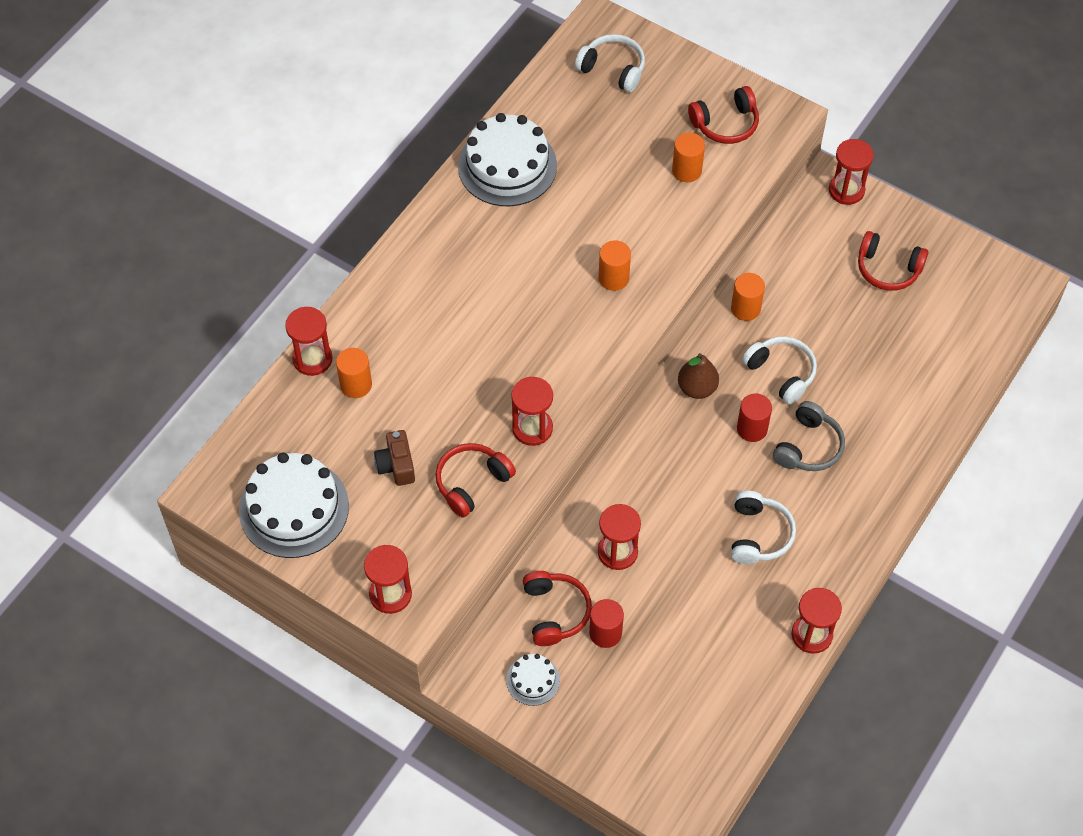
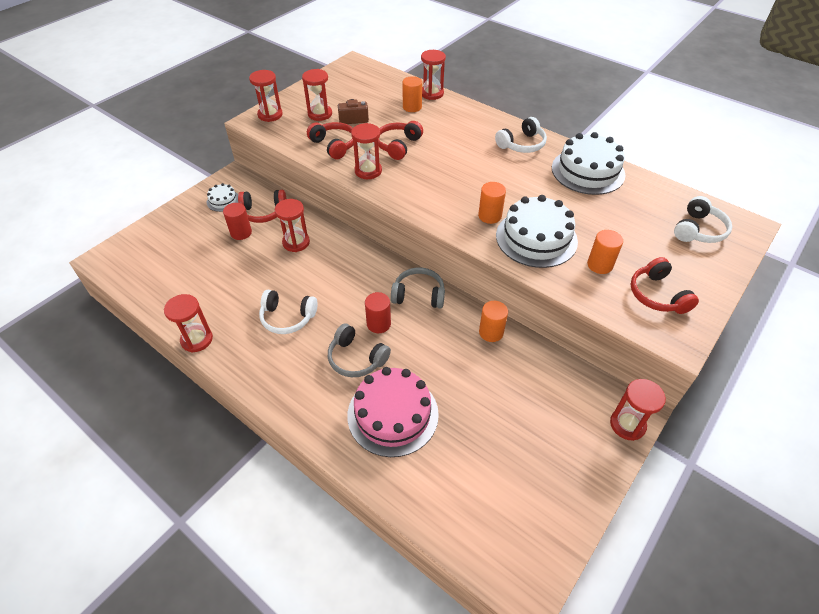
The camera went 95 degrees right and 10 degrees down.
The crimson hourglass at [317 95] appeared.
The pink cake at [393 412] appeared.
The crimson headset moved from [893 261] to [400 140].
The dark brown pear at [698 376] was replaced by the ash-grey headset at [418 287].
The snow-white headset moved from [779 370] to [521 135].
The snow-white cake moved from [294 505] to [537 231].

:::

> [Exercise directions]: Output the full material above exactly, leaving every picture out.

> [Your response]:
The camera went 95 degrees right and 10 degrees down.
The crimson hourglass at [317 95] appeared.
The pink cake at [393 412] appeared.
The crimson headset moved from [893 261] to [400 140].
The dark brown pear at [698 376] was replaced by the ash-grey headset at [418 287].
The snow-white headset moved from [779 370] to [521 135].
The snow-white cake moved from [294 505] to [537 231].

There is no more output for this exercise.